◆ **Assignment**: Using the data below, copy out all lines with the word "fish".
Given data: Begin
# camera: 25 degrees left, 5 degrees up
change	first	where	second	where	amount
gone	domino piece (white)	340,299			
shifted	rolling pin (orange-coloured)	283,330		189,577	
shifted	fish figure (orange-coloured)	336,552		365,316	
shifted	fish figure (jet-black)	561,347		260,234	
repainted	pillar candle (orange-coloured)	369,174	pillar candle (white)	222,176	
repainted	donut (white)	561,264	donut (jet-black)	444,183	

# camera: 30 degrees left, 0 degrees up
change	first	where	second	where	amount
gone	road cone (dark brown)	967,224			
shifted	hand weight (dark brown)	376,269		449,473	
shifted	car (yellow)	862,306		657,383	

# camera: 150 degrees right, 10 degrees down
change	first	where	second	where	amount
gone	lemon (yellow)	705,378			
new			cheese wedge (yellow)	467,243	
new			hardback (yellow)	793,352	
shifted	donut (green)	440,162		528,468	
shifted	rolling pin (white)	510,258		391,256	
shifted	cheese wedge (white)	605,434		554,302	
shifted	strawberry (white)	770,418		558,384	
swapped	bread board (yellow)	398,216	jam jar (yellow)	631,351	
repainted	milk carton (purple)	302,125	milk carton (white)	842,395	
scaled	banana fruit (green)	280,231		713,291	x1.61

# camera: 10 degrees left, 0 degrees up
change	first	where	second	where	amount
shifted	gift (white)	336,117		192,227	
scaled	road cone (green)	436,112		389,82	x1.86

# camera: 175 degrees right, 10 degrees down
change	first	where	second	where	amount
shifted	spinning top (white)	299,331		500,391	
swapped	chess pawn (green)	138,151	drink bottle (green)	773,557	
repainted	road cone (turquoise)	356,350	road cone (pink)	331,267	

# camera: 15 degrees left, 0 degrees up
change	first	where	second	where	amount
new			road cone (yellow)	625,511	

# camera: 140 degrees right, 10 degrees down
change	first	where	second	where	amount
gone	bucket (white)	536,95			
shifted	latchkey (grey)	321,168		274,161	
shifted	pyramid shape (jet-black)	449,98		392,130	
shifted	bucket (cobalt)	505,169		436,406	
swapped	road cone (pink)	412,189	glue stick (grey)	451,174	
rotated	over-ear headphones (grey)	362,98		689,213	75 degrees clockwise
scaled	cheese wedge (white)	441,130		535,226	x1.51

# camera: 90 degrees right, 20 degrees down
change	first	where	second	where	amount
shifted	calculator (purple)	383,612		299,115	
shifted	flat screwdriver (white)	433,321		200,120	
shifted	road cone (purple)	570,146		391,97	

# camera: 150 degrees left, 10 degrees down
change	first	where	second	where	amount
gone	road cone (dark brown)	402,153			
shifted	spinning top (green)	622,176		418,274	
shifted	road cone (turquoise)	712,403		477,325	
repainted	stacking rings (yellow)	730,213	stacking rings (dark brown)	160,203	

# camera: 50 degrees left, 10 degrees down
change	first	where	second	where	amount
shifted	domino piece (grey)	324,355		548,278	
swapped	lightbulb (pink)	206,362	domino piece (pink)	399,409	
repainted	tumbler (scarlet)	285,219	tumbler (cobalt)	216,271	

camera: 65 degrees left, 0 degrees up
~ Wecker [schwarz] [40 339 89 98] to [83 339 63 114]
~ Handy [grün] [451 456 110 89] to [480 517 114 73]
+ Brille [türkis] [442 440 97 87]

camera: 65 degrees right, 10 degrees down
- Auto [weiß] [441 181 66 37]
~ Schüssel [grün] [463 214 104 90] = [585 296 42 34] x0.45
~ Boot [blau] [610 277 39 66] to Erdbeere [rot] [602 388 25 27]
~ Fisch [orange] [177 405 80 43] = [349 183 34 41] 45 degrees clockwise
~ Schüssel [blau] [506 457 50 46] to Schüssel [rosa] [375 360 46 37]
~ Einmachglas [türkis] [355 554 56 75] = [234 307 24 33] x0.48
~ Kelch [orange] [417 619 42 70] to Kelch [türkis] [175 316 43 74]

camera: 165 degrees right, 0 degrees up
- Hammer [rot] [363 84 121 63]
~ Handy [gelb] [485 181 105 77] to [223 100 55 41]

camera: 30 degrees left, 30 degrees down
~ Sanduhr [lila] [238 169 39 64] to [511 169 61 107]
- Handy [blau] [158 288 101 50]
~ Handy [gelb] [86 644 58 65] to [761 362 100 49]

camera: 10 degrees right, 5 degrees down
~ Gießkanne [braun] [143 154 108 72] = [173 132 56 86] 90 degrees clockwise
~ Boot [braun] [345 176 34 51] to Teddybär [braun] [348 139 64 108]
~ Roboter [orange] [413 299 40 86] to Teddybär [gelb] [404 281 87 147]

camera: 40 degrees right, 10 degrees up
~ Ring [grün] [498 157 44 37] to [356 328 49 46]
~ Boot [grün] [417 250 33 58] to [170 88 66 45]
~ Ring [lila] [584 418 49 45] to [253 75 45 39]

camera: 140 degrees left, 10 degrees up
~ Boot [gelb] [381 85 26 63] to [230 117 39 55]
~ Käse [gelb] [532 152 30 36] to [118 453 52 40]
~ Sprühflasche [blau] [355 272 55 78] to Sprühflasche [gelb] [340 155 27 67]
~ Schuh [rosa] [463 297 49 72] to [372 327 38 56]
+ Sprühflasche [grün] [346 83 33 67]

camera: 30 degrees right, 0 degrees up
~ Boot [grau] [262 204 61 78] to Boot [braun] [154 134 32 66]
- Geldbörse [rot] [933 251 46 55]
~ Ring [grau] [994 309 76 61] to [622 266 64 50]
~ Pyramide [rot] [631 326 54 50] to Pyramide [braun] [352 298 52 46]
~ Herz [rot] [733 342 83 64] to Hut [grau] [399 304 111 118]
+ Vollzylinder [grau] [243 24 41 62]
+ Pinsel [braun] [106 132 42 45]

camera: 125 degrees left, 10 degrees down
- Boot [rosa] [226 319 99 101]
Given data: End
◆ **Final answer**:
shifted	fish figure (orange-coloured)	336,552		365,316	
shifted	fish figure (jet-black)	561,347		260,234	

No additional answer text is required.